> **Your assignment**
The data below should be printed in full, exactly, and without any of its images.

Extracted data entries:
————

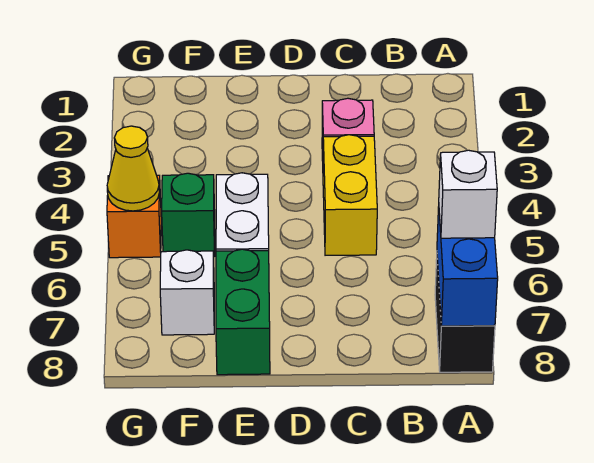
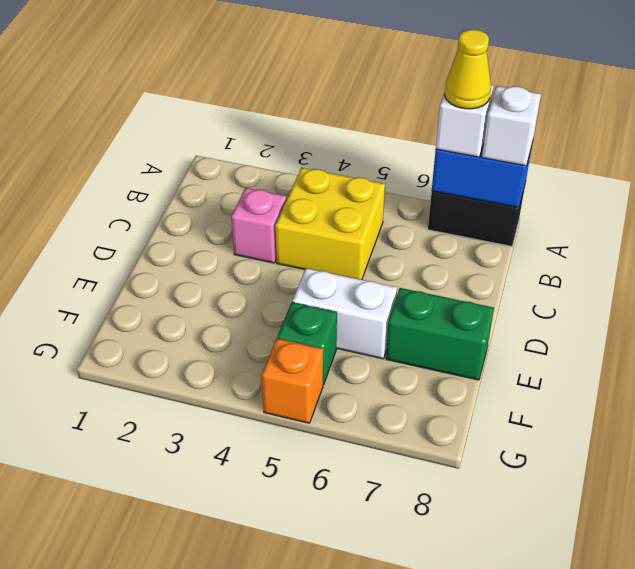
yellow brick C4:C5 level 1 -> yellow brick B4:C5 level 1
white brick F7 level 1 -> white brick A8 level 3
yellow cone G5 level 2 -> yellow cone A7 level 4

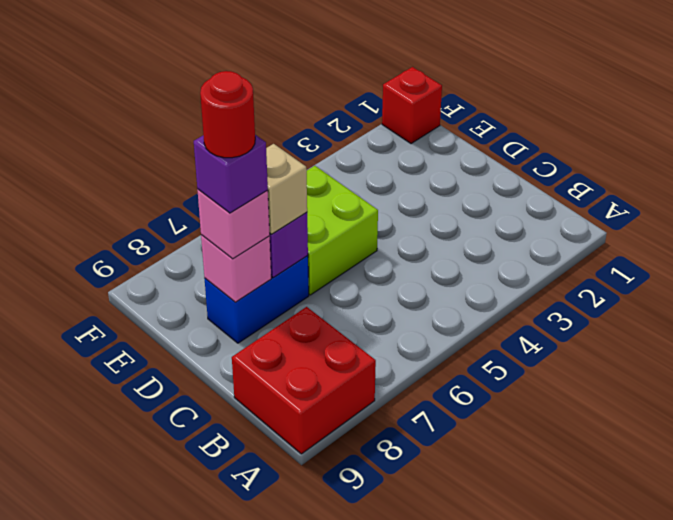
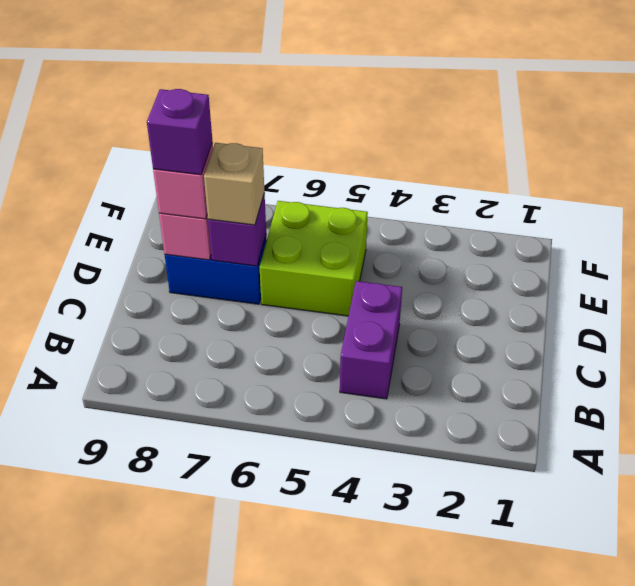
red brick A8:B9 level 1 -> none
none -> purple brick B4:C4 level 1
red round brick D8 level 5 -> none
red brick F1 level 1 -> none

————

> **Exercise solution**
yellow brick C4:C5 level 1 -> yellow brick B4:C5 level 1
white brick F7 level 1 -> white brick A8 level 3
yellow cone G5 level 2 -> yellow cone A7 level 4

red brick A8:B9 level 1 -> none
none -> purple brick B4:C4 level 1
red round brick D8 level 5 -> none
red brick F1 level 1 -> none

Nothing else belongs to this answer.